*Scene image comparisons*.

....................

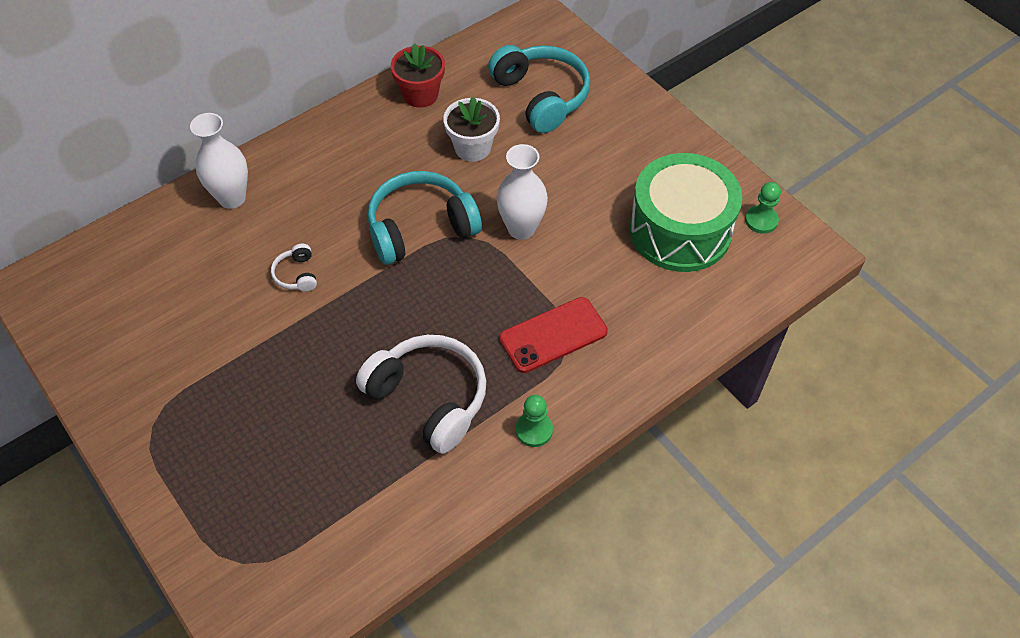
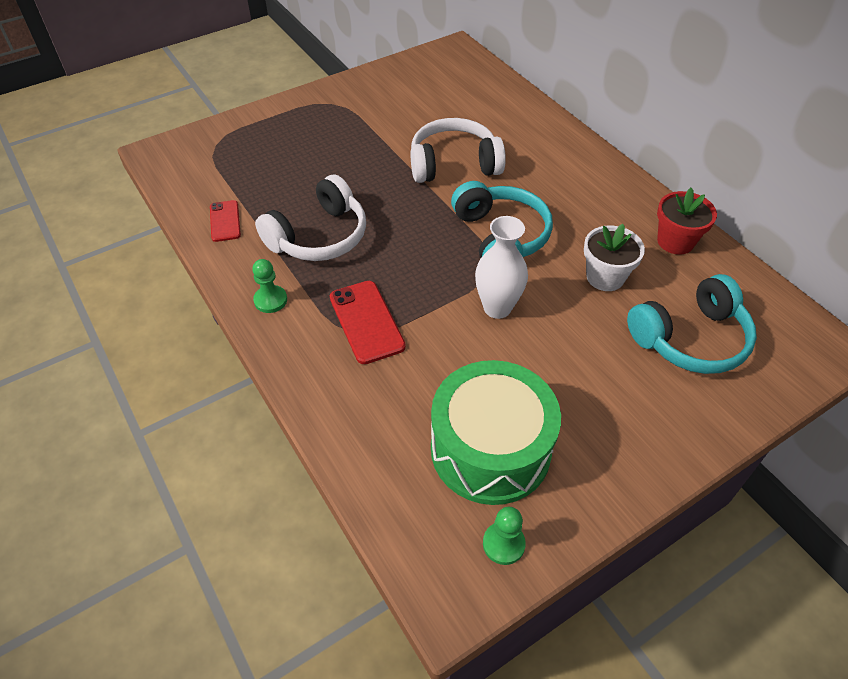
camera: 95 degrees right, 5 degrees down
white vase [190,113,248,209] -> none
white headphones [271,244,317,292] -> white headphones [411,118,506,183], size x2.24
none -> red phone [210,200,241,242]

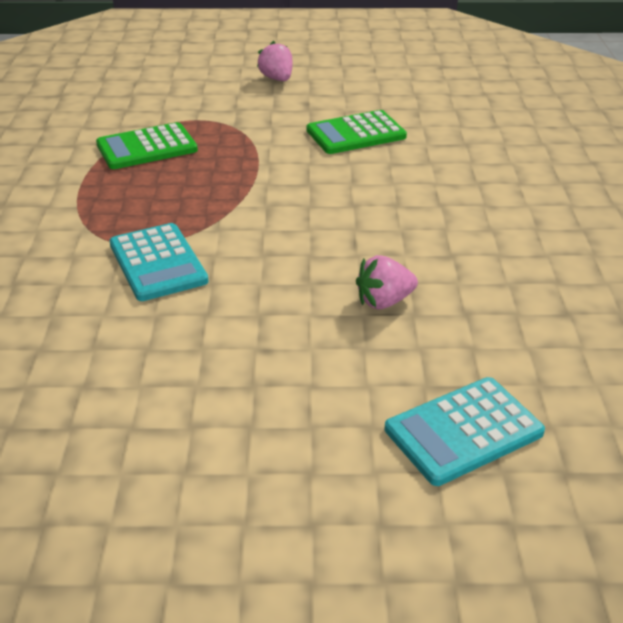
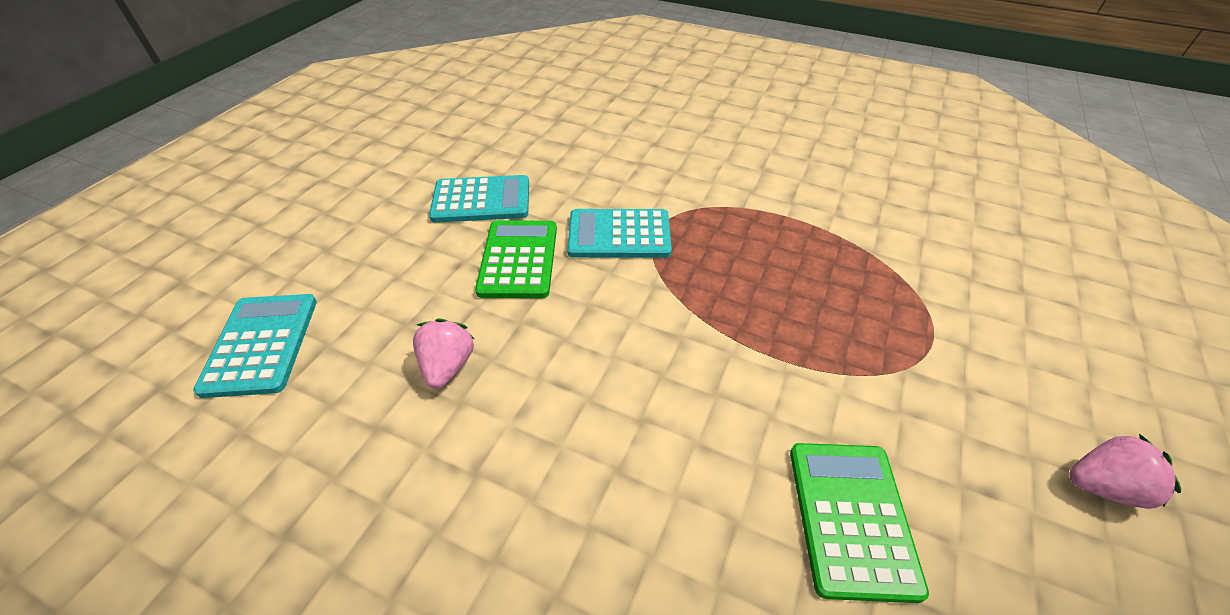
camera: 115 degrees right, 10 degrees up
green calculator [96,122,198,169] -> green calculator moved to [475,220,557,298]
none -> turquoise calculator [429,175,529,223]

....................

*Exercise instructions*. All lines from the one containing "white vase [190,113,248,209] -> none" through the end of the entries above must be given again exactly, with every picture omitted.

*Response to this exercise*.
white vase [190,113,248,209] -> none
white headphones [271,244,317,292] -> white headphones [411,118,506,183], size x2.24
none -> red phone [210,200,241,242]

camera: 115 degrees right, 10 degrees up
green calculator [96,122,198,169] -> green calculator moved to [475,220,557,298]
none -> turquoise calculator [429,175,529,223]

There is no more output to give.